Start of Exercise inputs
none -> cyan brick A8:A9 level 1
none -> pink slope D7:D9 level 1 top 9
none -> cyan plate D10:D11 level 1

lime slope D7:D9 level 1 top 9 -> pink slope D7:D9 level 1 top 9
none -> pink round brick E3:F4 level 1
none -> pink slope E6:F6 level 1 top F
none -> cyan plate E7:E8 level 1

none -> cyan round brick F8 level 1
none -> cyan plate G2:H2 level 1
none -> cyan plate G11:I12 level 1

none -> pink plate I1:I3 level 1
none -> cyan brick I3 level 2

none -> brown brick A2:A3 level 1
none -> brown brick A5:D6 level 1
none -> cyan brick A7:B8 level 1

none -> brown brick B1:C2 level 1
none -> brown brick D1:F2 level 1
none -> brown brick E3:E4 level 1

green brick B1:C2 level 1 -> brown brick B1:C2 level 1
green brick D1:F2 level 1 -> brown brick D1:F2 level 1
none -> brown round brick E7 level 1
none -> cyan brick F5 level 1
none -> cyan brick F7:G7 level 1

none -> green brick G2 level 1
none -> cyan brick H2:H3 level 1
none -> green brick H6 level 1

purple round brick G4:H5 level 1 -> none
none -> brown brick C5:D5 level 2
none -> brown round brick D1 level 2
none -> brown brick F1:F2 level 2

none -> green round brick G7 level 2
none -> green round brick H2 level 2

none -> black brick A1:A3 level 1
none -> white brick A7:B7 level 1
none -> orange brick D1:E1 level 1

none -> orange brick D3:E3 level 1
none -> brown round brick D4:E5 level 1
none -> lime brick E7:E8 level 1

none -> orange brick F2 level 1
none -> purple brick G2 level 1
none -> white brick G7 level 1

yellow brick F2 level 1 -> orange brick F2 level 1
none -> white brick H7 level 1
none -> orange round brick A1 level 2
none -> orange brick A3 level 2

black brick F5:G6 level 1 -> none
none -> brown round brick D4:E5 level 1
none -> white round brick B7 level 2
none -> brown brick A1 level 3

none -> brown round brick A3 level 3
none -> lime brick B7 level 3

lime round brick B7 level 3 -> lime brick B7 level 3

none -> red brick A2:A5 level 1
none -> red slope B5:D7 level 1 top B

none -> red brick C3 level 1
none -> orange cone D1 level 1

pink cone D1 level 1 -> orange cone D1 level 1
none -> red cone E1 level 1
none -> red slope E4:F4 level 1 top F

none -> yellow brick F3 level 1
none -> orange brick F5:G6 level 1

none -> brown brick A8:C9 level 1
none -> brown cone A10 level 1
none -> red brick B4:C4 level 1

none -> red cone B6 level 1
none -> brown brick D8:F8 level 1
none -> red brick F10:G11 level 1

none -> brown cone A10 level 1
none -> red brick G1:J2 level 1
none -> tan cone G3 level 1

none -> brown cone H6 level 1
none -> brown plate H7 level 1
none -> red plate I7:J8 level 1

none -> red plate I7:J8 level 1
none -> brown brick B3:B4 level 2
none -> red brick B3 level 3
End of Exercise inputs
Instructions to follow: The answer is every line in the data where the word "black" appears.

Finished exercise:
none -> black brick A1:A3 level 1
black brick F5:G6 level 1 -> none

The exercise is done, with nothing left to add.